(EXERCISE) Give back the full data, retyped precisely.

(Coordinate-based change listings)
+++++

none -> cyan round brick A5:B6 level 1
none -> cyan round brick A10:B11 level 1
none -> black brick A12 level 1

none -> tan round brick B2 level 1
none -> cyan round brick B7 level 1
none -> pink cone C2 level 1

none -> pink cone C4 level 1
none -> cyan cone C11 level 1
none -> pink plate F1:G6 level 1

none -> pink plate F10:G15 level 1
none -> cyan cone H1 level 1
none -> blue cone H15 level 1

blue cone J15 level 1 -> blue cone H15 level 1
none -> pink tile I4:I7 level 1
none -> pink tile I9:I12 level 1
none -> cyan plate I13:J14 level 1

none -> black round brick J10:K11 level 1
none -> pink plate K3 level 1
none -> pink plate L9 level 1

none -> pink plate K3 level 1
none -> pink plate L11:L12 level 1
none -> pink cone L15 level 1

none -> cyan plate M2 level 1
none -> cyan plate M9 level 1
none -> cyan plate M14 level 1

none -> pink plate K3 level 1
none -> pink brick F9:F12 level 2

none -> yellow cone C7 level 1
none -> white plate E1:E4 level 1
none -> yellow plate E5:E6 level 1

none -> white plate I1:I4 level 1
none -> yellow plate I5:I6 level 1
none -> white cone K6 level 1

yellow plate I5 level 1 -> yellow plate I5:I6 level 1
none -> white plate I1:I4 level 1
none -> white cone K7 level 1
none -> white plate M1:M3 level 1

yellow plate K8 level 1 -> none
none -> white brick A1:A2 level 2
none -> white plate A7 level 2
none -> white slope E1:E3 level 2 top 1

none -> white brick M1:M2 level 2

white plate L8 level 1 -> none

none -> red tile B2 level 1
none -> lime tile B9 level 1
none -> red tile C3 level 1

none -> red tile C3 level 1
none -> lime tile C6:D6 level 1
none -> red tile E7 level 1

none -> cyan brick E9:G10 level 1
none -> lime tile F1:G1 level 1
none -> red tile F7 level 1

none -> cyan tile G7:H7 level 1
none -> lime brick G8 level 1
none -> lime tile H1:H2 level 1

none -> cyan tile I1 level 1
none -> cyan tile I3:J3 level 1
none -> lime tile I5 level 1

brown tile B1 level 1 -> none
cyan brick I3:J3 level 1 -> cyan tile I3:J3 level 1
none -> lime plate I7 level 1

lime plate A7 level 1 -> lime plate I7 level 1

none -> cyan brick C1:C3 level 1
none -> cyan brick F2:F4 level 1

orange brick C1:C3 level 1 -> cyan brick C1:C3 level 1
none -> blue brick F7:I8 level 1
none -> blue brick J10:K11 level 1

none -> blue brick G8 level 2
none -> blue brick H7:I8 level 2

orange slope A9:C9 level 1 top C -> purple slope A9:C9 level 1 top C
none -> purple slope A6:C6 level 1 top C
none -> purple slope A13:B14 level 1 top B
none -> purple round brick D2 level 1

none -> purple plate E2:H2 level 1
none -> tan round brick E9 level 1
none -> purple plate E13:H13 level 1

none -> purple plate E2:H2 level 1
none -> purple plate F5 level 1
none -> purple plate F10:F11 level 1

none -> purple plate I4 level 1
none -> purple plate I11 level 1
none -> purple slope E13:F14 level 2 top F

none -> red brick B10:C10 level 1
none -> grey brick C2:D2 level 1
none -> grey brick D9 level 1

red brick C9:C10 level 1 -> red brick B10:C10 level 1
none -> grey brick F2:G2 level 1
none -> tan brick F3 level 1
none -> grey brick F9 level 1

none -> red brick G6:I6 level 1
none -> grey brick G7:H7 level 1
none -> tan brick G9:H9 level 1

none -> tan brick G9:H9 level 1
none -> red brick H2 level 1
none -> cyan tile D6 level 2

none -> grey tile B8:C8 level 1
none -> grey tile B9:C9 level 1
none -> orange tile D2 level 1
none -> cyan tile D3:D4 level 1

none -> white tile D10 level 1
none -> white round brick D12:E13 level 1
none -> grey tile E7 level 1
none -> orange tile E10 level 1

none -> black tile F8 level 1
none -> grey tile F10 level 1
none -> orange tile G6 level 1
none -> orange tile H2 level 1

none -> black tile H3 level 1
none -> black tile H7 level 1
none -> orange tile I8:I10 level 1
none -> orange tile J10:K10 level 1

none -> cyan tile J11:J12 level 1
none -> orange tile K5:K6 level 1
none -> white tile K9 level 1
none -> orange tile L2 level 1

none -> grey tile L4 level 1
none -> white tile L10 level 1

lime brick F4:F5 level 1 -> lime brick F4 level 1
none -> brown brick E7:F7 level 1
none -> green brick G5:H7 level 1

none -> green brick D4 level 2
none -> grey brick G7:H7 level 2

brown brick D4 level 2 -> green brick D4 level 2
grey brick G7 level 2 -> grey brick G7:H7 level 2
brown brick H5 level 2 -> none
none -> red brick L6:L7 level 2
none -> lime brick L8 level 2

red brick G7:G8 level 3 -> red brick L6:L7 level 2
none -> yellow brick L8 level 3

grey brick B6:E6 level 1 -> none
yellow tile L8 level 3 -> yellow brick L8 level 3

+++++

(COMPLETED EXERCISE)
none -> cyan round brick A5:B6 level 1
none -> cyan round brick A10:B11 level 1
none -> black brick A12 level 1

none -> tan round brick B2 level 1
none -> cyan round brick B7 level 1
none -> pink cone C2 level 1

none -> pink cone C4 level 1
none -> cyan cone C11 level 1
none -> pink plate F1:G6 level 1

none -> pink plate F10:G15 level 1
none -> cyan cone H1 level 1
none -> blue cone H15 level 1

blue cone J15 level 1 -> blue cone H15 level 1
none -> pink tile I4:I7 level 1
none -> pink tile I9:I12 level 1
none -> cyan plate I13:J14 level 1

none -> black round brick J10:K11 level 1
none -> pink plate K3 level 1
none -> pink plate L9 level 1

none -> pink plate K3 level 1
none -> pink plate L11:L12 level 1
none -> pink cone L15 level 1

none -> cyan plate M2 level 1
none -> cyan plate M9 level 1
none -> cyan plate M14 level 1

none -> pink plate K3 level 1
none -> pink brick F9:F12 level 2

none -> yellow cone C7 level 1
none -> white plate E1:E4 level 1
none -> yellow plate E5:E6 level 1

none -> white plate I1:I4 level 1
none -> yellow plate I5:I6 level 1
none -> white cone K6 level 1

yellow plate I5 level 1 -> yellow plate I5:I6 level 1
none -> white plate I1:I4 level 1
none -> white cone K7 level 1
none -> white plate M1:M3 level 1

yellow plate K8 level 1 -> none
none -> white brick A1:A2 level 2
none -> white plate A7 level 2
none -> white slope E1:E3 level 2 top 1

none -> white brick M1:M2 level 2

white plate L8 level 1 -> none

none -> red tile B2 level 1
none -> lime tile B9 level 1
none -> red tile C3 level 1

none -> red tile C3 level 1
none -> lime tile C6:D6 level 1
none -> red tile E7 level 1

none -> cyan brick E9:G10 level 1
none -> lime tile F1:G1 level 1
none -> red tile F7 level 1

none -> cyan tile G7:H7 level 1
none -> lime brick G8 level 1
none -> lime tile H1:H2 level 1

none -> cyan tile I1 level 1
none -> cyan tile I3:J3 level 1
none -> lime tile I5 level 1

brown tile B1 level 1 -> none
cyan brick I3:J3 level 1 -> cyan tile I3:J3 level 1
none -> lime plate I7 level 1

lime plate A7 level 1 -> lime plate I7 level 1

none -> cyan brick C1:C3 level 1
none -> cyan brick F2:F4 level 1

orange brick C1:C3 level 1 -> cyan brick C1:C3 level 1
none -> blue brick F7:I8 level 1
none -> blue brick J10:K11 level 1

none -> blue brick G8 level 2
none -> blue brick H7:I8 level 2

orange slope A9:C9 level 1 top C -> purple slope A9:C9 level 1 top C
none -> purple slope A6:C6 level 1 top C
none -> purple slope A13:B14 level 1 top B
none -> purple round brick D2 level 1

none -> purple plate E2:H2 level 1
none -> tan round brick E9 level 1
none -> purple plate E13:H13 level 1

none -> purple plate E2:H2 level 1
none -> purple plate F5 level 1
none -> purple plate F10:F11 level 1

none -> purple plate I4 level 1
none -> purple plate I11 level 1
none -> purple slope E13:F14 level 2 top F

none -> red brick B10:C10 level 1
none -> grey brick C2:D2 level 1
none -> grey brick D9 level 1

red brick C9:C10 level 1 -> red brick B10:C10 level 1
none -> grey brick F2:G2 level 1
none -> tan brick F3 level 1
none -> grey brick F9 level 1

none -> red brick G6:I6 level 1
none -> grey brick G7:H7 level 1
none -> tan brick G9:H9 level 1

none -> tan brick G9:H9 level 1
none -> red brick H2 level 1
none -> cyan tile D6 level 2

none -> grey tile B8:C8 level 1
none -> grey tile B9:C9 level 1
none -> orange tile D2 level 1
none -> cyan tile D3:D4 level 1

none -> white tile D10 level 1
none -> white round brick D12:E13 level 1
none -> grey tile E7 level 1
none -> orange tile E10 level 1

none -> black tile F8 level 1
none -> grey tile F10 level 1
none -> orange tile G6 level 1
none -> orange tile H2 level 1

none -> black tile H3 level 1
none -> black tile H7 level 1
none -> orange tile I8:I10 level 1
none -> orange tile J10:K10 level 1

none -> cyan tile J11:J12 level 1
none -> orange tile K5:K6 level 1
none -> white tile K9 level 1
none -> orange tile L2 level 1

none -> grey tile L4 level 1
none -> white tile L10 level 1

lime brick F4:F5 level 1 -> lime brick F4 level 1
none -> brown brick E7:F7 level 1
none -> green brick G5:H7 level 1

none -> green brick D4 level 2
none -> grey brick G7:H7 level 2

brown brick D4 level 2 -> green brick D4 level 2
grey brick G7 level 2 -> grey brick G7:H7 level 2
brown brick H5 level 2 -> none
none -> red brick L6:L7 level 2
none -> lime brick L8 level 2

red brick G7:G8 level 3 -> red brick L6:L7 level 2
none -> yellow brick L8 level 3

grey brick B6:E6 level 1 -> none
yellow tile L8 level 3 -> yellow brick L8 level 3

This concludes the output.